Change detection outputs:
○ ○ ○ ○ ○ ○ ○

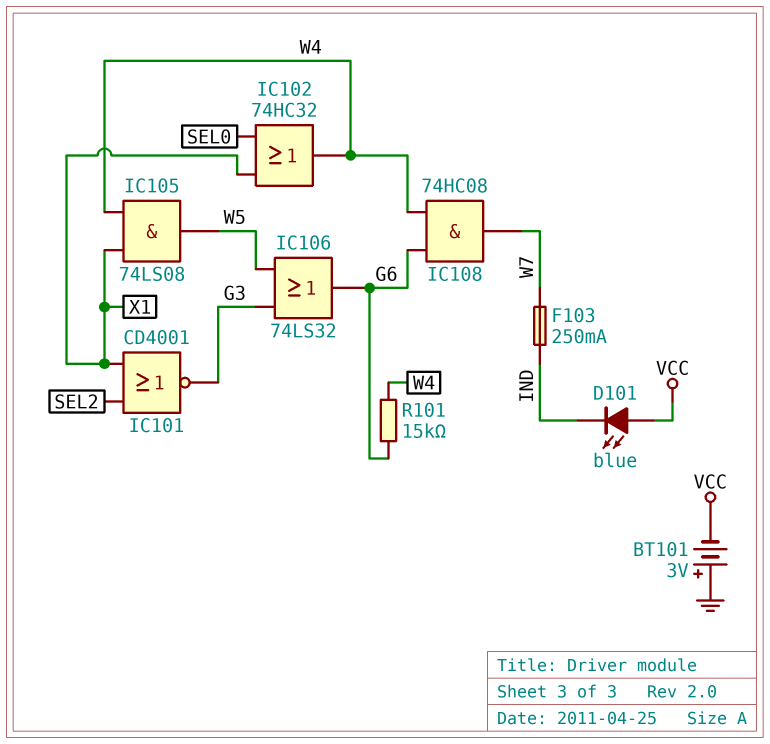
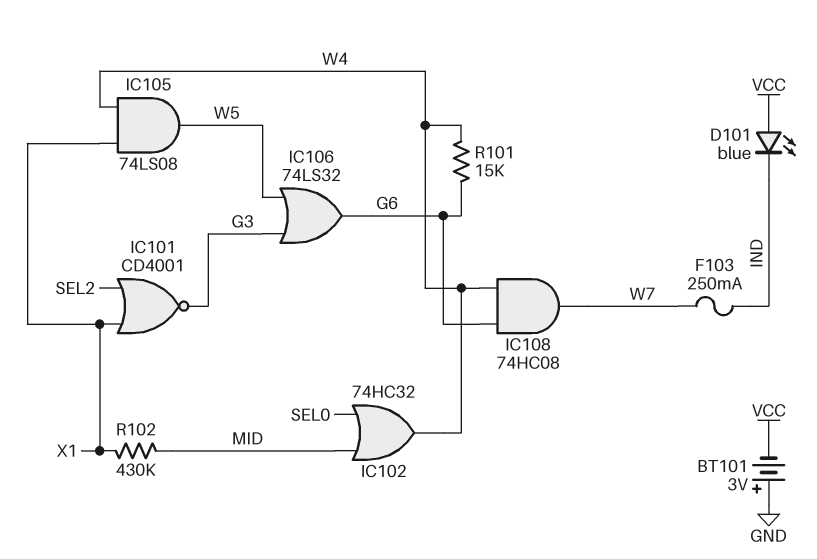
IC102: OR 74HC32 (in SEL0, in X1, out W4) -> OR 74HC32 (in MID, in SEL0, out W4)
R102: none -> 430k (MID, X1)

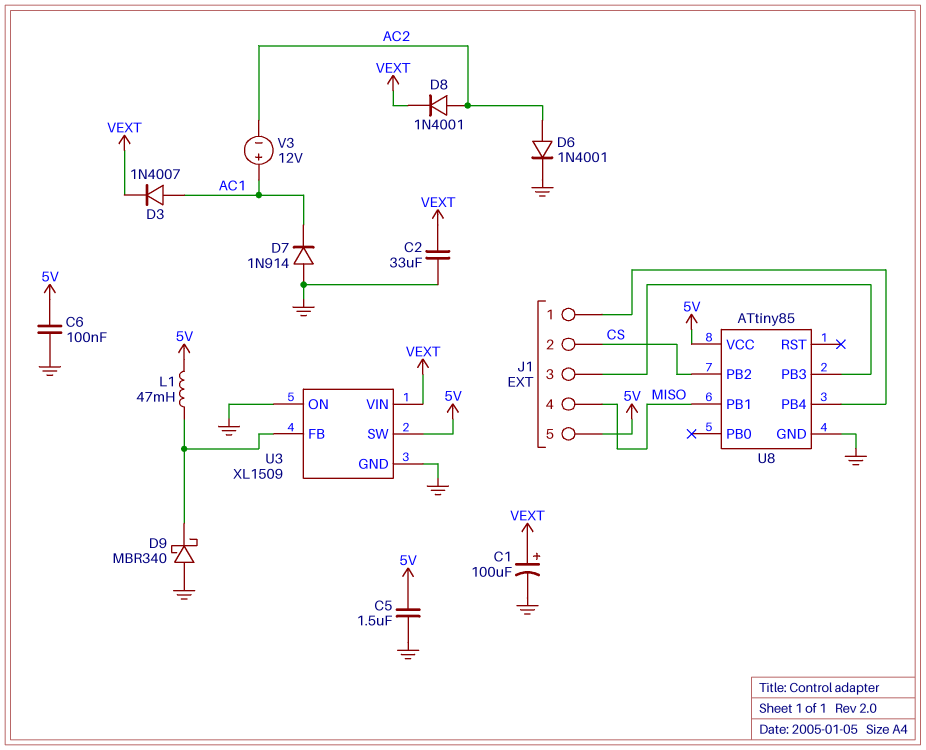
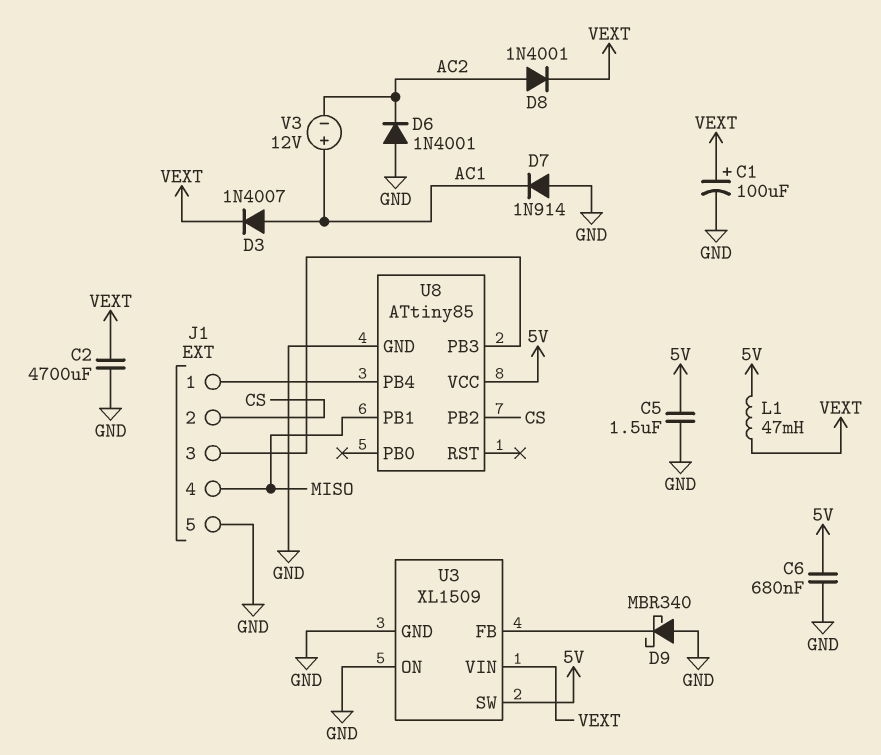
C2: 33uF (GND, VEXT) -> 4700uF (GND, VEXT)
C6: 100nF (5V, GND) -> 680nF (5V, GND)
D6: diode 1N4001 (A AC2, K GND) -> diode 1N4001 (A GND, K AC2)
J1 pin 5: 5V -> GND
L1: 47mH (5V, U3/FB) -> 47mH (5V, VEXT)

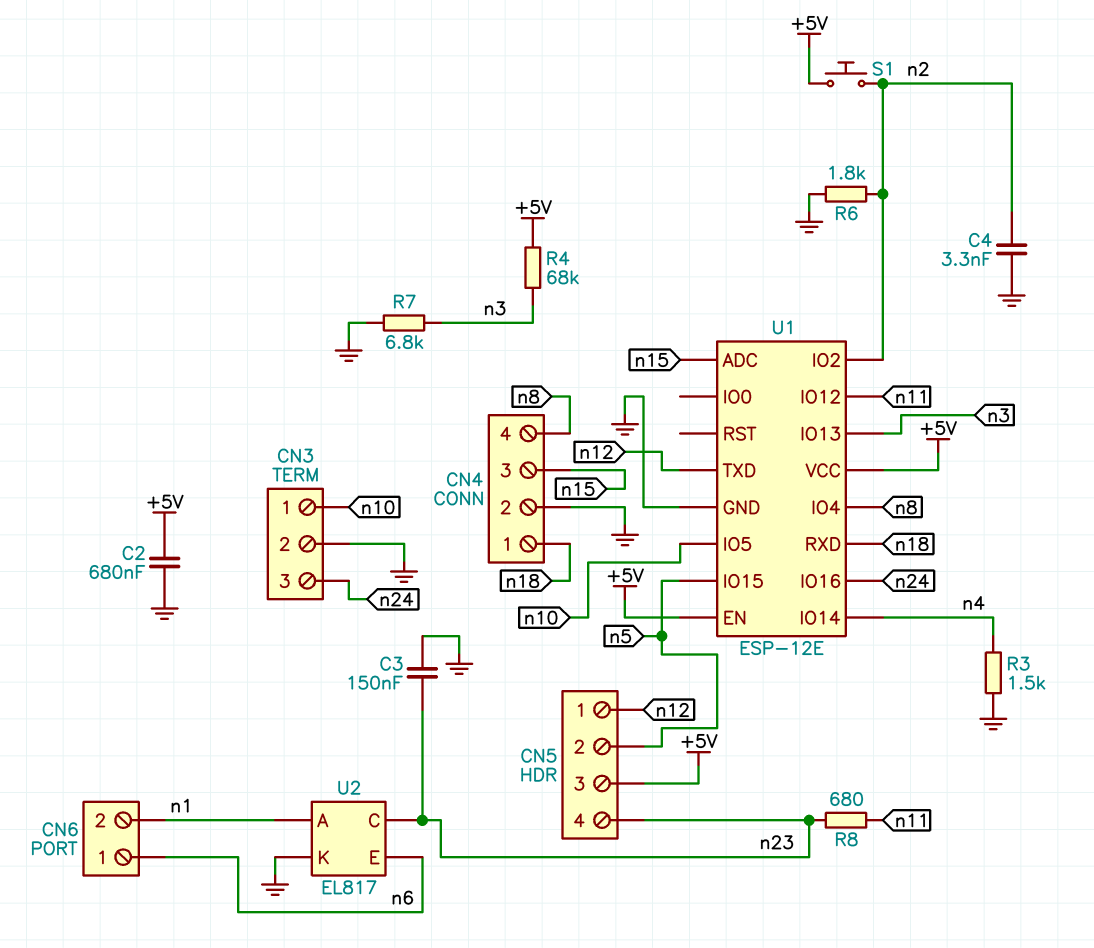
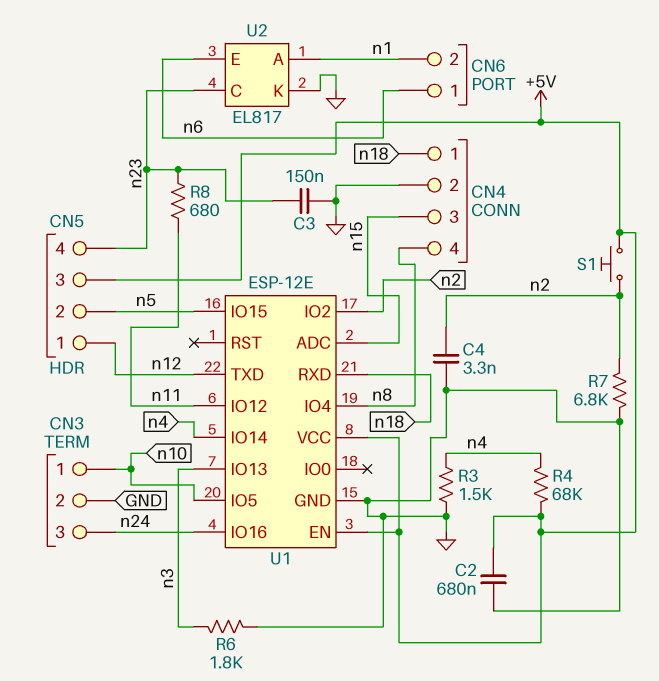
R4: 68k (+5V, n3) -> 68k (+5V, n4)
R6: 1.8k (GND, n2) -> 1.8k (GND, n3)
R7: 6.8k (GND, n3) -> 6.8k (GND, n2)

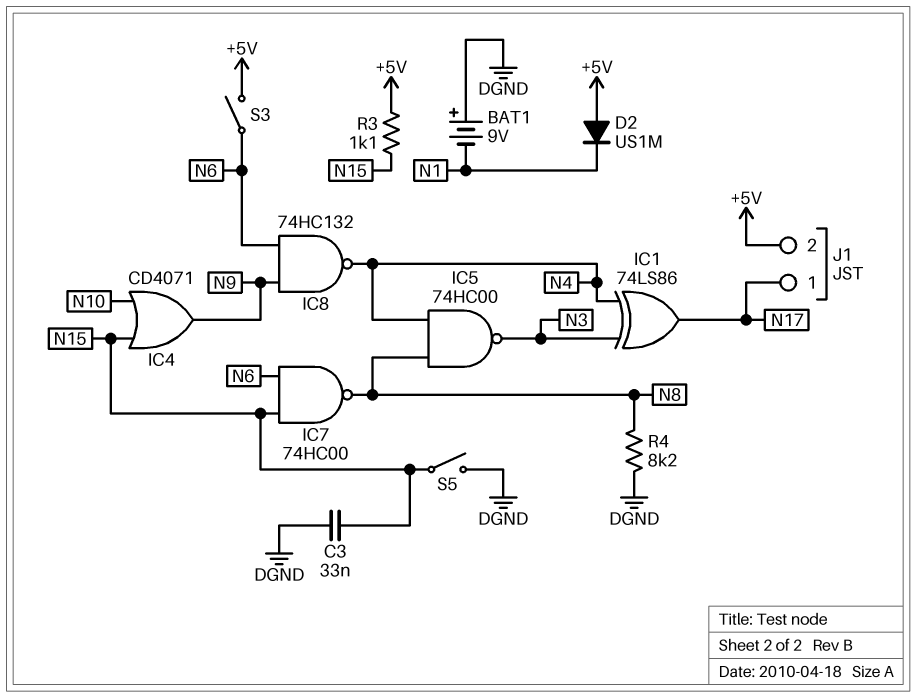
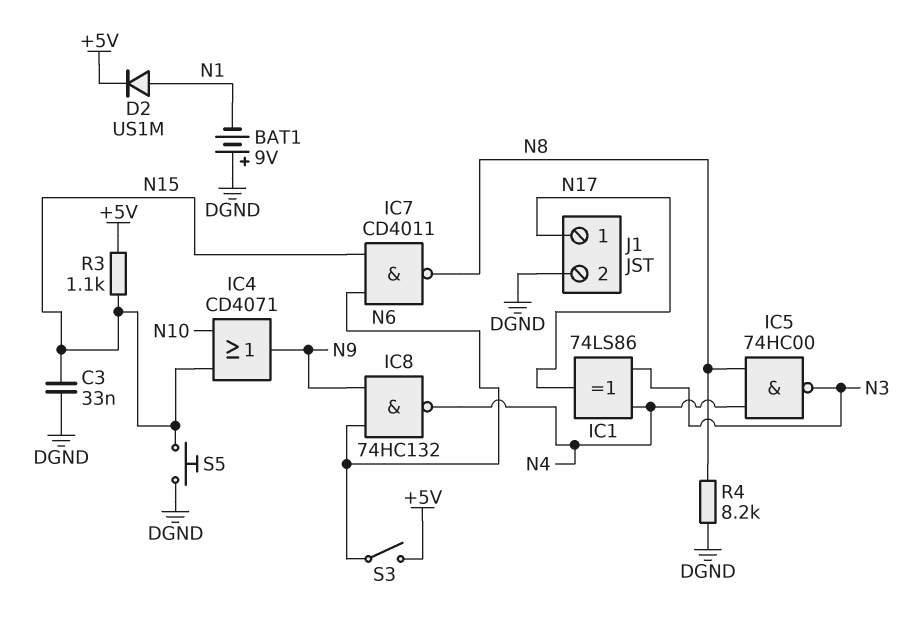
D2: diode US1M (A +5V, K N1) -> diode US1M (A N1, K +5V)
IC7: NAND 74HC00 (in N6, in N15, out N8) -> NAND CD4011 (in N6, in N15, out N8)
J1 pin 2: +5V -> DGND
S5: switch (DGND, N15) -> button (DGND, N15)

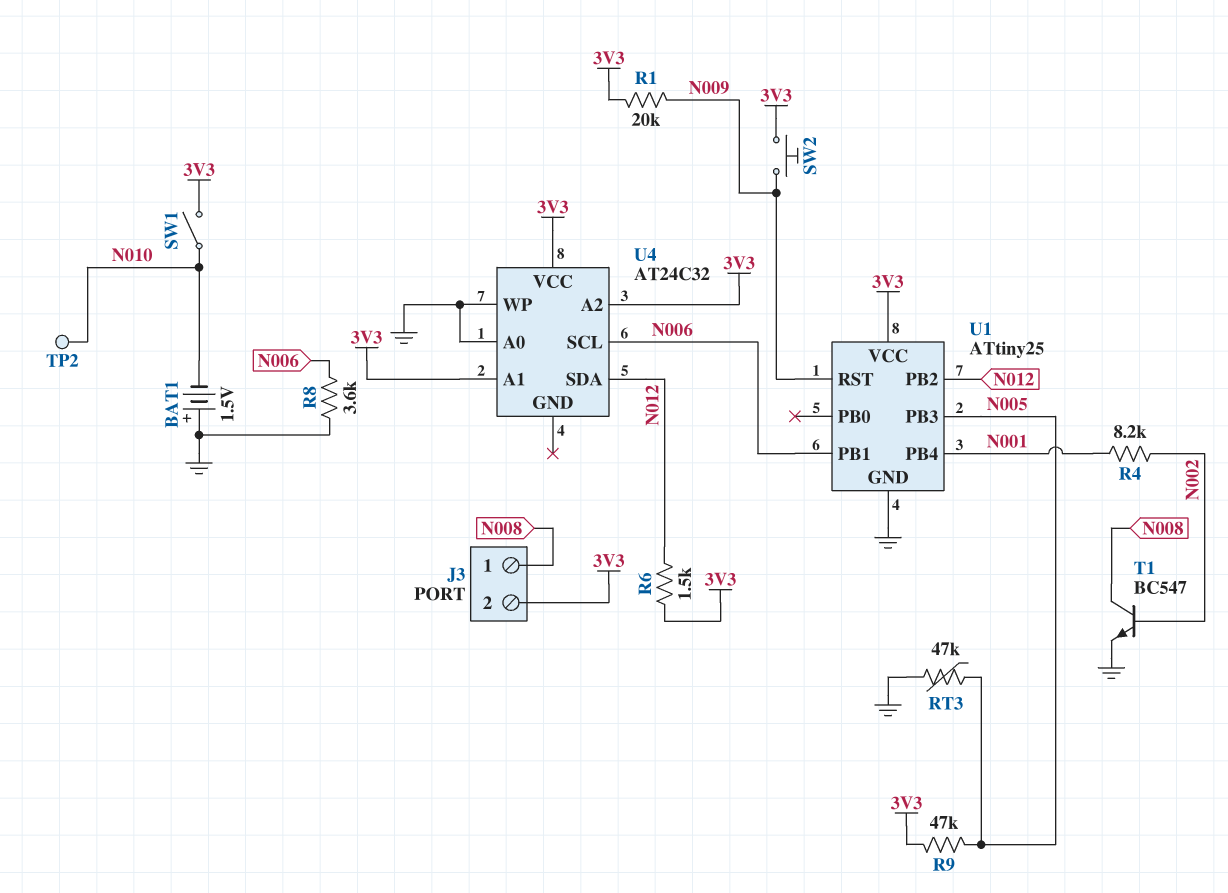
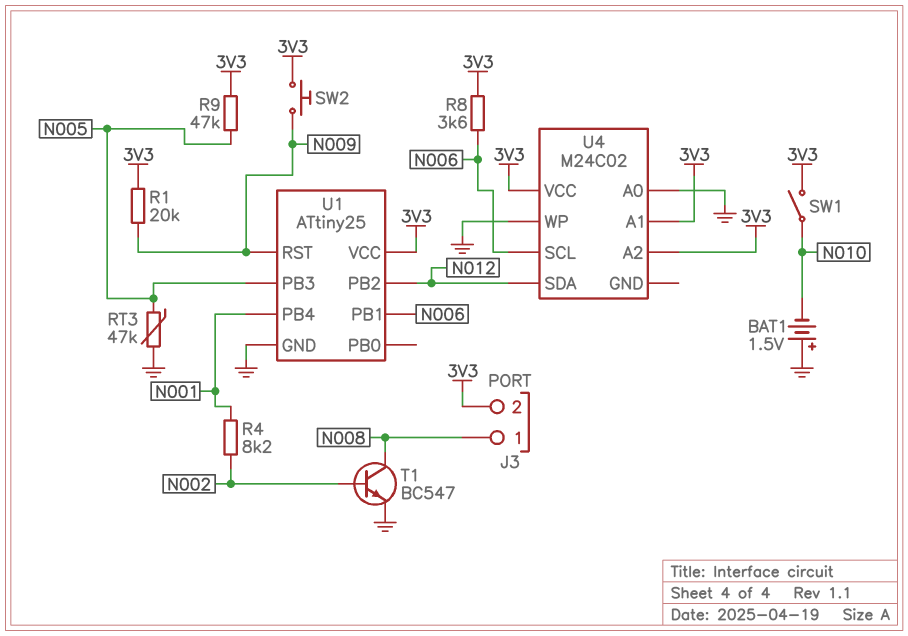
R6: 1.5k (3V3, N012) -> none
R8: 3.6k (GND, N006) -> 3.6k (3V3, N006)
TP2: test point (N010) -> none
U4: AT24C32 -> M24C02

○ ○ ○ ○ ○ ○ ○

- _Task details_
Print each record exactly as it stands, skipping the pictures.

- _Response_
IC102: OR 74HC32 (in SEL0, in X1, out W4) -> OR 74HC32 (in MID, in SEL0, out W4)
R102: none -> 430k (MID, X1)

C2: 33uF (GND, VEXT) -> 4700uF (GND, VEXT)
C6: 100nF (5V, GND) -> 680nF (5V, GND)
D6: diode 1N4001 (A AC2, K GND) -> diode 1N4001 (A GND, K AC2)
J1 pin 5: 5V -> GND
L1: 47mH (5V, U3/FB) -> 47mH (5V, VEXT)

R4: 68k (+5V, n3) -> 68k (+5V, n4)
R6: 1.8k (GND, n2) -> 1.8k (GND, n3)
R7: 6.8k (GND, n3) -> 6.8k (GND, n2)

D2: diode US1M (A +5V, K N1) -> diode US1M (A N1, K +5V)
IC7: NAND 74HC00 (in N6, in N15, out N8) -> NAND CD4011 (in N6, in N15, out N8)
J1 pin 2: +5V -> DGND
S5: switch (DGND, N15) -> button (DGND, N15)

R6: 1.5k (3V3, N012) -> none
R8: 3.6k (GND, N006) -> 3.6k (3V3, N006)
TP2: test point (N010) -> none
U4: AT24C32 -> M24C02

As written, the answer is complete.